» Required action
Write out each line from the data below that includes the word "purple".

» Stored data
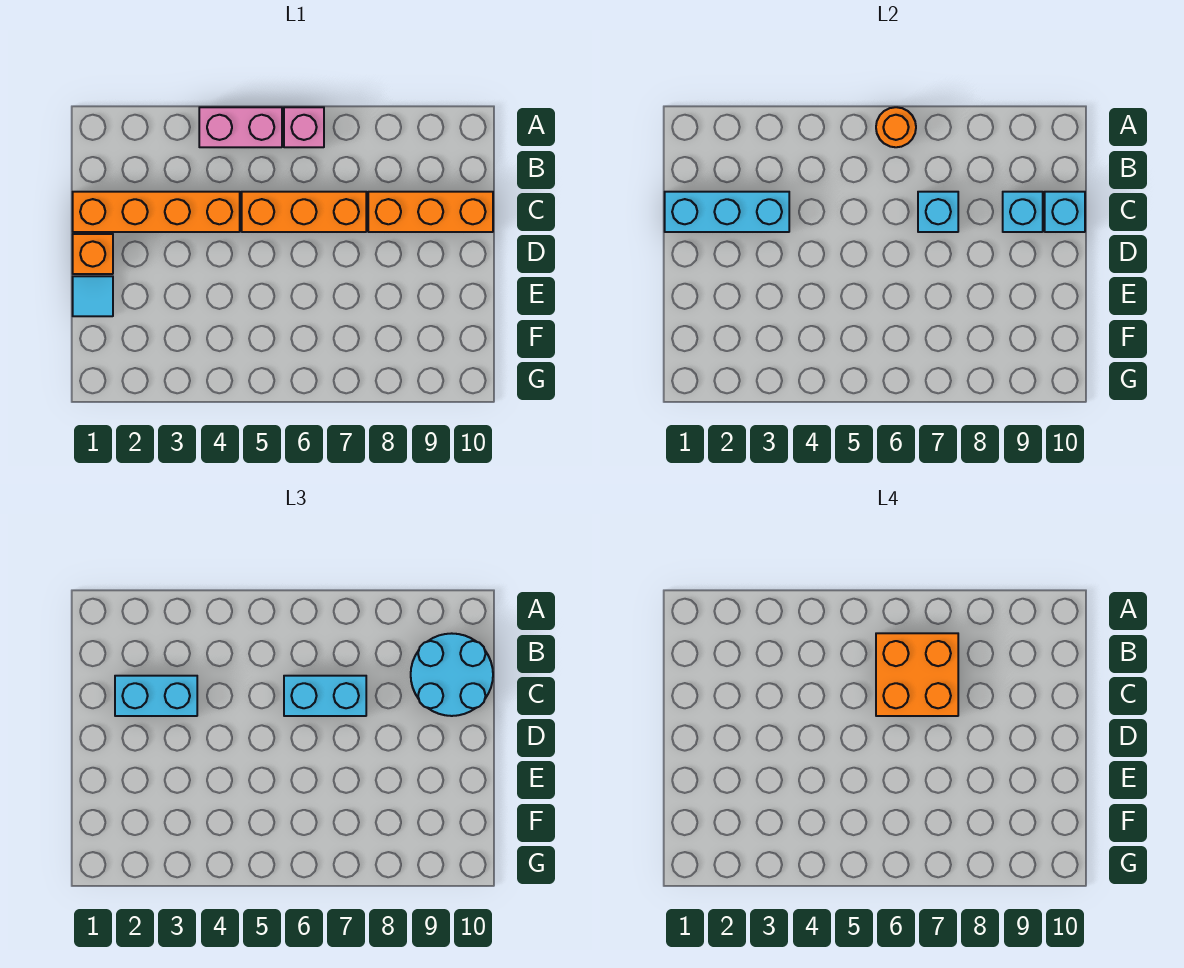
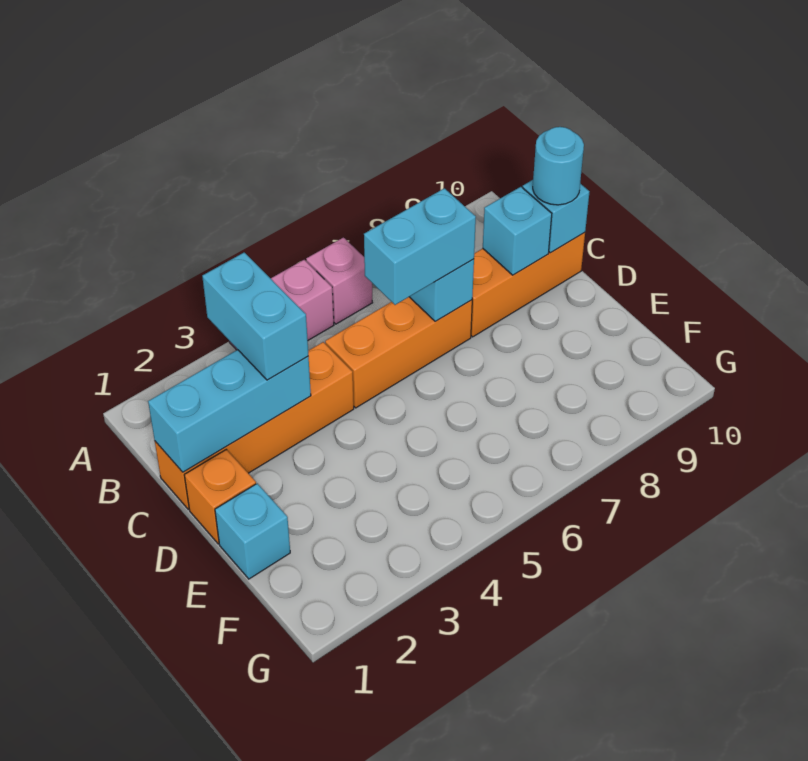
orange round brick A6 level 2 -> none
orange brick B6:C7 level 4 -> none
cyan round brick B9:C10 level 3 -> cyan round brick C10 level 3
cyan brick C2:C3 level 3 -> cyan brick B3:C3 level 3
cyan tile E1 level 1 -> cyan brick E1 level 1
...
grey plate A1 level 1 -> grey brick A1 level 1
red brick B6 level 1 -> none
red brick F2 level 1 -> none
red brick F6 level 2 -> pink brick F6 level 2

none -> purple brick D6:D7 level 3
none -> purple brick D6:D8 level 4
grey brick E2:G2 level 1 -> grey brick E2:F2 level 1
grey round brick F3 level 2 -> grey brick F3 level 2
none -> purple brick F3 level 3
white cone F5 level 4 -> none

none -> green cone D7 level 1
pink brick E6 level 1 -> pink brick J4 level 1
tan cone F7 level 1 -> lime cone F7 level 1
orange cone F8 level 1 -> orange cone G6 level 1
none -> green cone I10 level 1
==
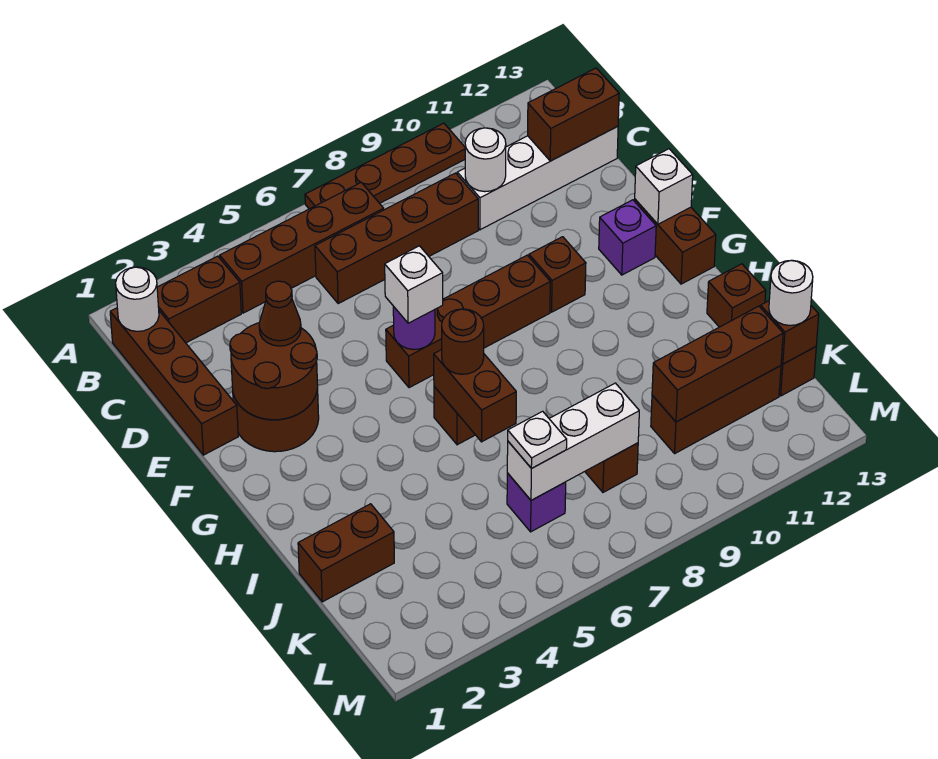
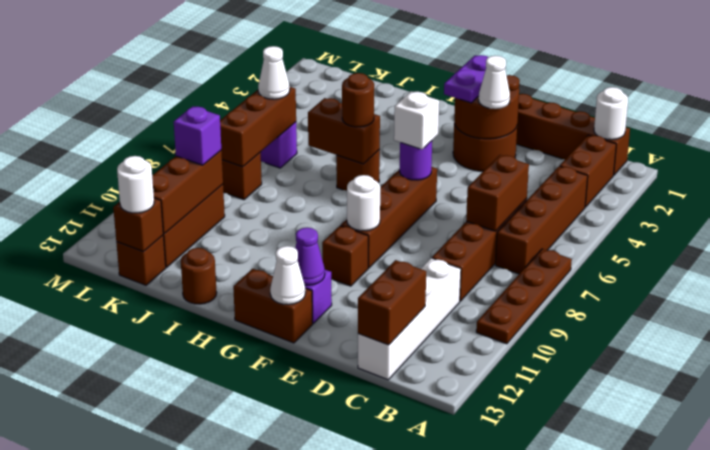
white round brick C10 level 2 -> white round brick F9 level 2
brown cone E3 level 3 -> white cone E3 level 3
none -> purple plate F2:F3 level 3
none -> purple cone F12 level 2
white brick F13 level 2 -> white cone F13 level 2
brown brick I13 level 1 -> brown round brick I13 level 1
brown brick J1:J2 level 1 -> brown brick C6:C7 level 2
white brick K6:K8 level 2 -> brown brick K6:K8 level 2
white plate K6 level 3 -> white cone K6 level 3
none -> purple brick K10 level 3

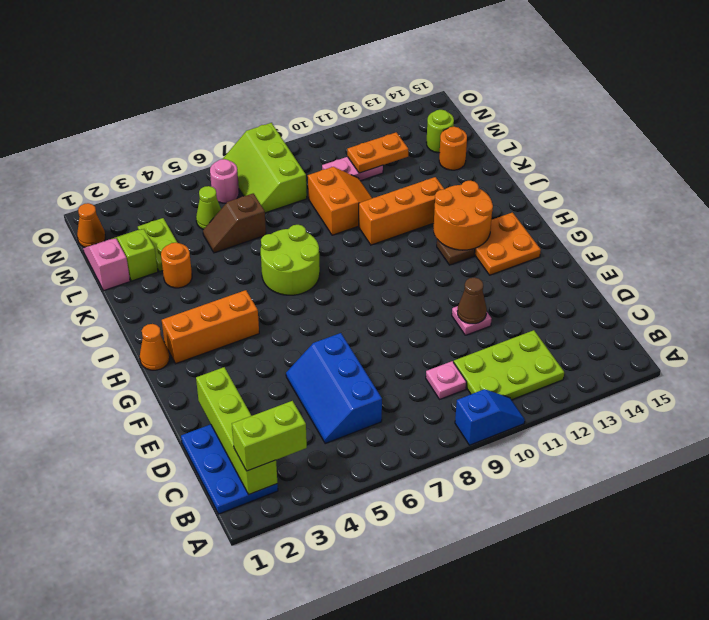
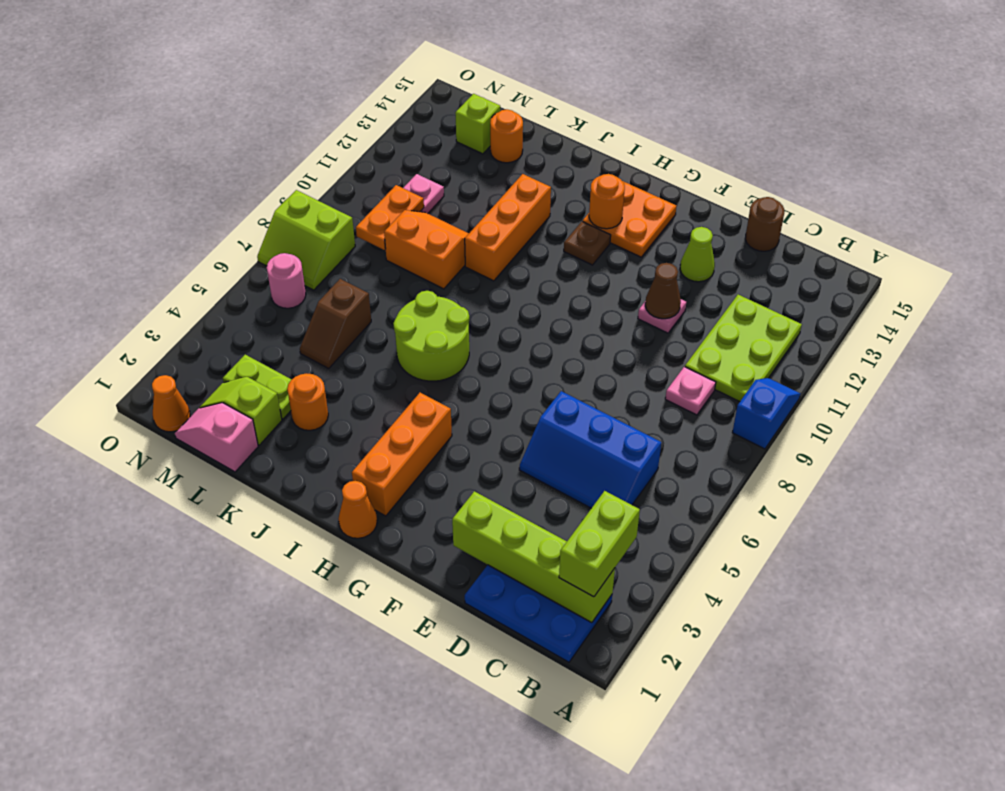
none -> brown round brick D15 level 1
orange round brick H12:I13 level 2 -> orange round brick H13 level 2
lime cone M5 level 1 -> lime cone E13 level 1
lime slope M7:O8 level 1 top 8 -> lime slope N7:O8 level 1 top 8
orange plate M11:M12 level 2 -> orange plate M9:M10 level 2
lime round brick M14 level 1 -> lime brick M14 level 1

» Answer space
none -> purple brick D6:D7 level 3
none -> purple brick D6:D8 level 4
none -> purple brick F3 level 3
none -> purple plate F2:F3 level 3
none -> purple cone F12 level 2
none -> purple brick K10 level 3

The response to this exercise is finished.